*** Dataset extract Section Begins ***

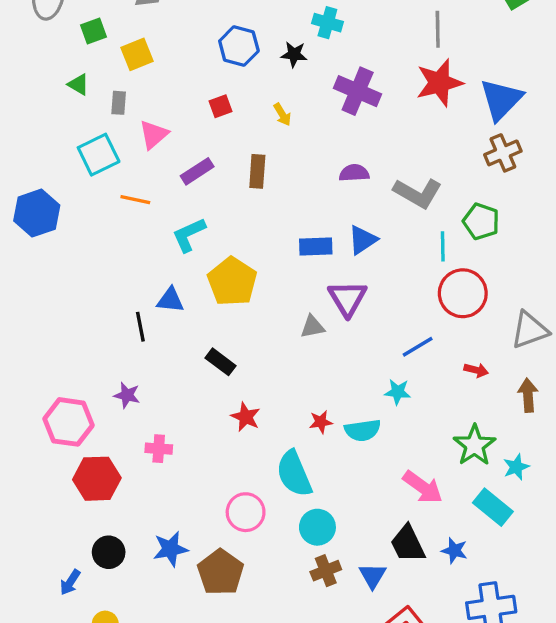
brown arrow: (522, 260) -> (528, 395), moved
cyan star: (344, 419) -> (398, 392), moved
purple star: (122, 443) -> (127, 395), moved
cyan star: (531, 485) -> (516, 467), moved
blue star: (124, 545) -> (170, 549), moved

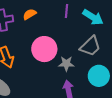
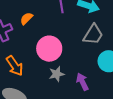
gray star: (66, 64) -> (57, 74), moved

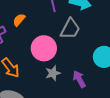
gray trapezoid: (93, 35) -> (70, 29), moved

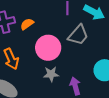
orange semicircle: (19, 20) -> (27, 24), moved

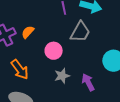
pink circle: (48, 48) -> (54, 51), size x0.7

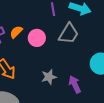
pink circle: (54, 51) -> (37, 38), moved

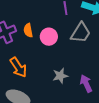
orange semicircle: (16, 32) -> (28, 30), turned -56

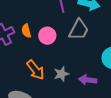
orange arrow: (18, 67) -> (35, 70), moved
purple arrow: (86, 84) -> (88, 80), turned -54

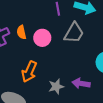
orange arrow: (35, 70) -> (29, 72), turned 60
gray star: (61, 74) -> (56, 86), moved

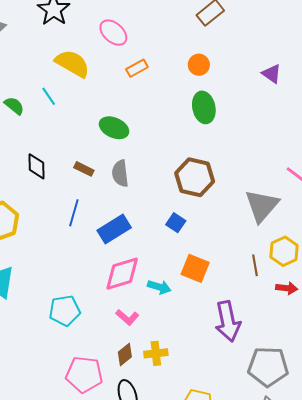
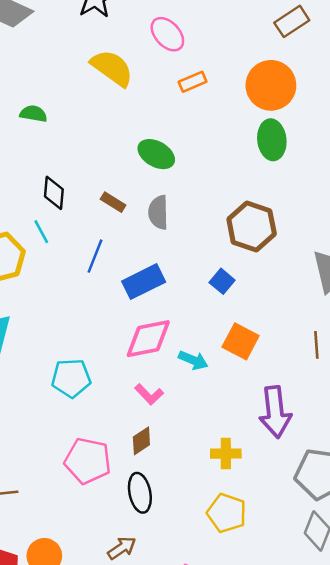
orange circle: (199, 65) -> (271, 85), size x1.8
cyan line: (49, 96) -> (41, 232), moved
green semicircle: (14, 106) -> (33, 114), turned -35
yellow cross: (156, 353) -> (226, 454), moved

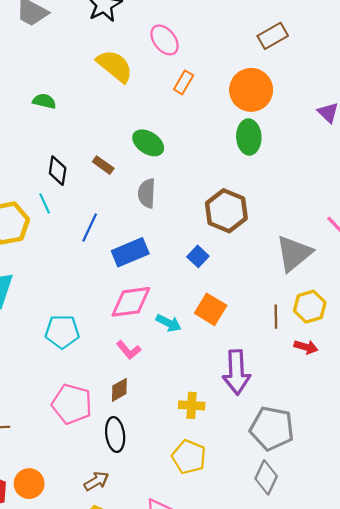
orange rectangle: (193, 82) -> (184, 82), turned -40
brown rectangle: (113, 202) -> (103, 165), moved

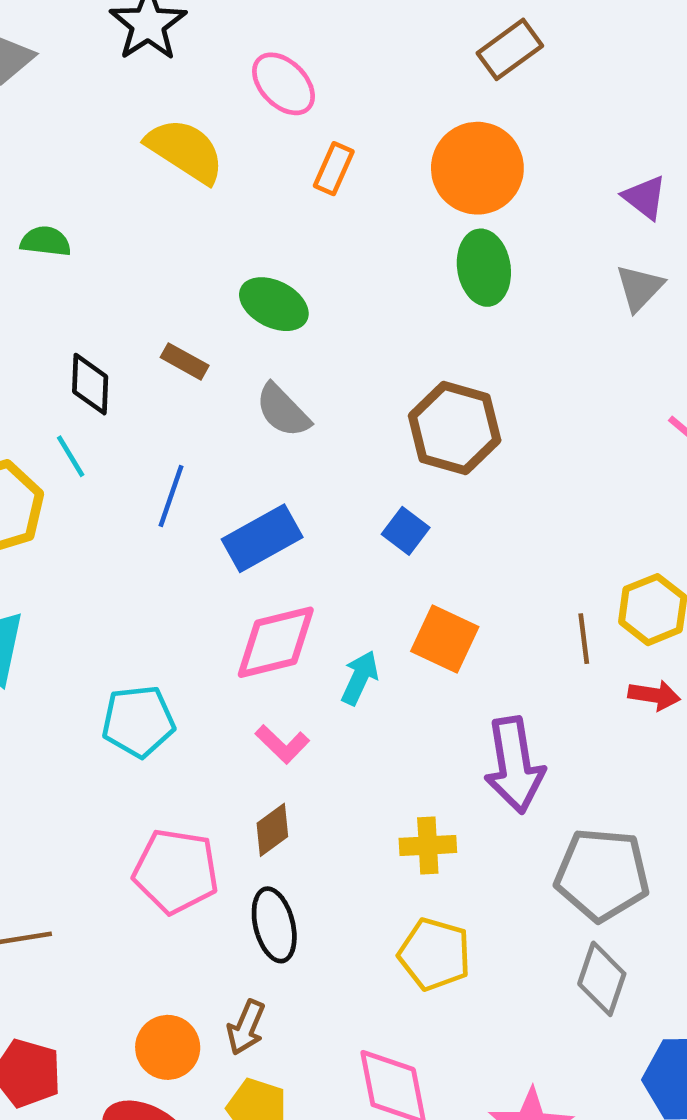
gray semicircle: (147, 193) -> (283, 410), turned -40
gray triangle: (294, 253) -> (640, 288), moved, size x0.6
cyan arrow: (169, 323) -> (360, 678), turned -85
brown arrow: (96, 481) -> (246, 1027), turned 150
orange circle: (29, 484) -> (168, 1047), moved

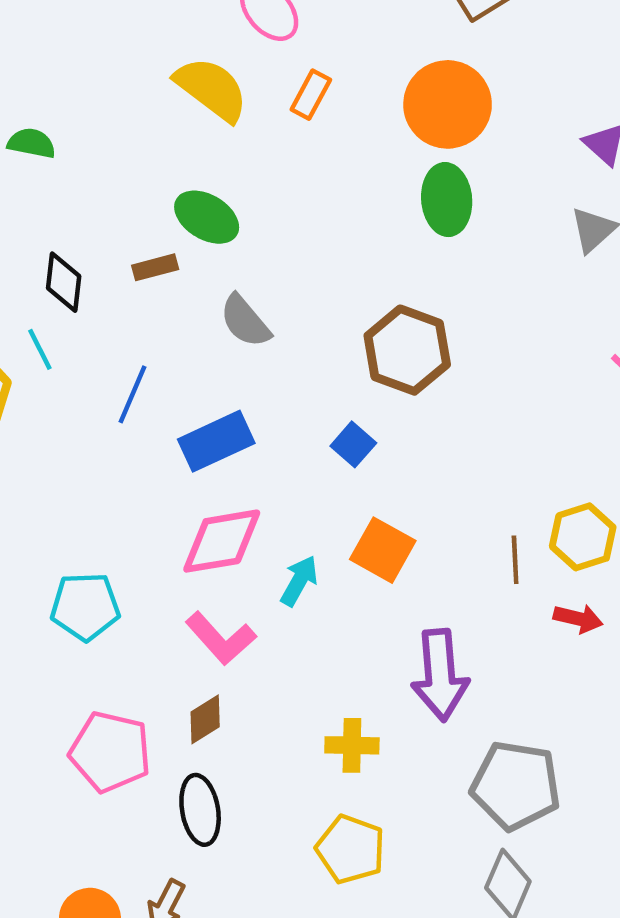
yellow semicircle: (185, 151) -> (212, 89), moved
green ellipse: (274, 304) -> (207, 217), moved
brown rectangle: (185, 361) -> (155, 267), turned -48
pink L-shape: (282, 744) -> (221, 638), size x1.4

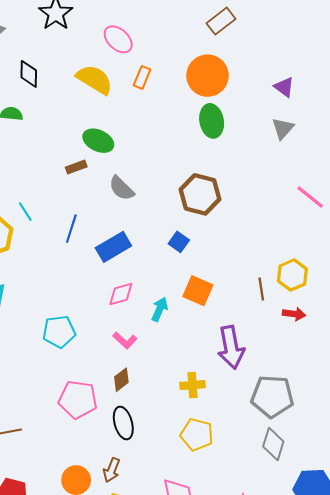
black diamond: (64, 282) -> (29, 74), moved
pink diamond: (222, 541) -> (121, 294), size x0.7
pink L-shape: (221, 638) -> (125, 340), size x0.7

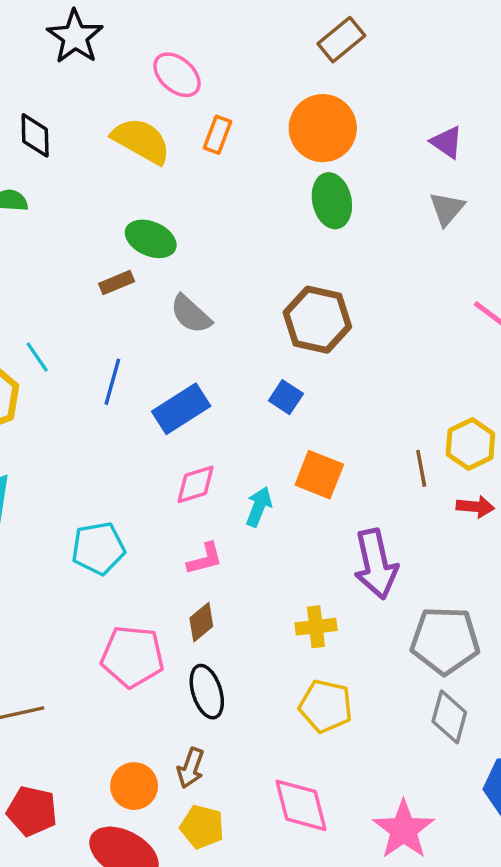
pink L-shape: (125, 340) -> (205, 559), turned -55

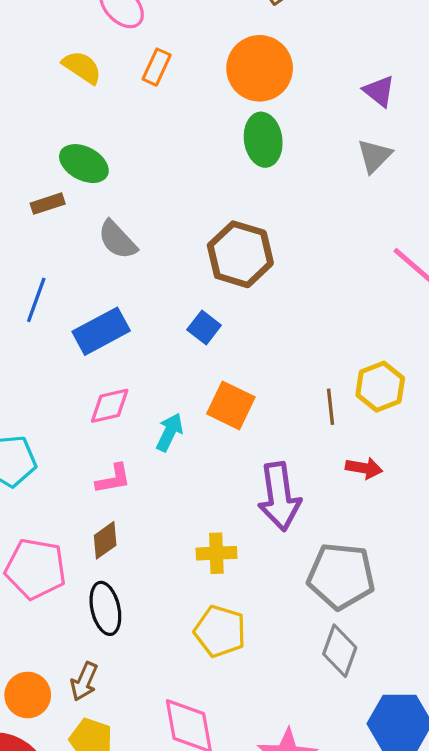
yellow semicircle: (141, 141) -> (82, 67), size x0.7
red arrow: (475, 507) -> (364, 468), moved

*** Dataset extract Section Ends ***

• [What is being asked]: Your copy should match the entries above exactly and contain no pictures.

• [Answer space]:
brown arrow: (522, 260) -> (528, 395), moved
cyan star: (344, 419) -> (398, 392), moved
purple star: (122, 443) -> (127, 395), moved
cyan star: (531, 485) -> (516, 467), moved
blue star: (124, 545) -> (170, 549), moved

gray star: (66, 64) -> (57, 74), moved

gray trapezoid: (93, 35) -> (70, 29), moved

orange semicircle: (19, 20) -> (27, 24), moved

pink circle: (48, 48) -> (54, 51), size x0.7

pink circle: (54, 51) -> (37, 38), moved

orange semicircle: (16, 32) -> (28, 30), turned -56

orange arrow: (18, 67) -> (35, 70), moved
purple arrow: (86, 84) -> (88, 80), turned -54

orange arrow: (35, 70) -> (29, 72), turned 60
gray star: (61, 74) -> (56, 86), moved

orange circle: (199, 65) -> (271, 85), size x1.8
cyan line: (49, 96) -> (41, 232), moved
green semicircle: (14, 106) -> (33, 114), turned -35
yellow cross: (156, 353) -> (226, 454), moved

orange rectangle: (193, 82) -> (184, 82), turned -40
brown rectangle: (113, 202) -> (103, 165), moved

gray semicircle: (147, 193) -> (283, 410), turned -40
gray triangle: (294, 253) -> (640, 288), moved, size x0.6
cyan arrow: (169, 323) -> (360, 678), turned -85
brown arrow: (96, 481) -> (246, 1027), turned 150
orange circle: (29, 484) -> (168, 1047), moved

yellow semicircle: (185, 151) -> (212, 89), moved
green ellipse: (274, 304) -> (207, 217), moved
brown rectangle: (185, 361) -> (155, 267), turned -48
pink L-shape: (282, 744) -> (221, 638), size x1.4

black diamond: (64, 282) -> (29, 74), moved
pink diamond: (222, 541) -> (121, 294), size x0.7
pink L-shape: (221, 638) -> (125, 340), size x0.7

pink L-shape: (125, 340) -> (205, 559), turned -55

yellow semicircle: (141, 141) -> (82, 67), size x0.7
red arrow: (475, 507) -> (364, 468), moved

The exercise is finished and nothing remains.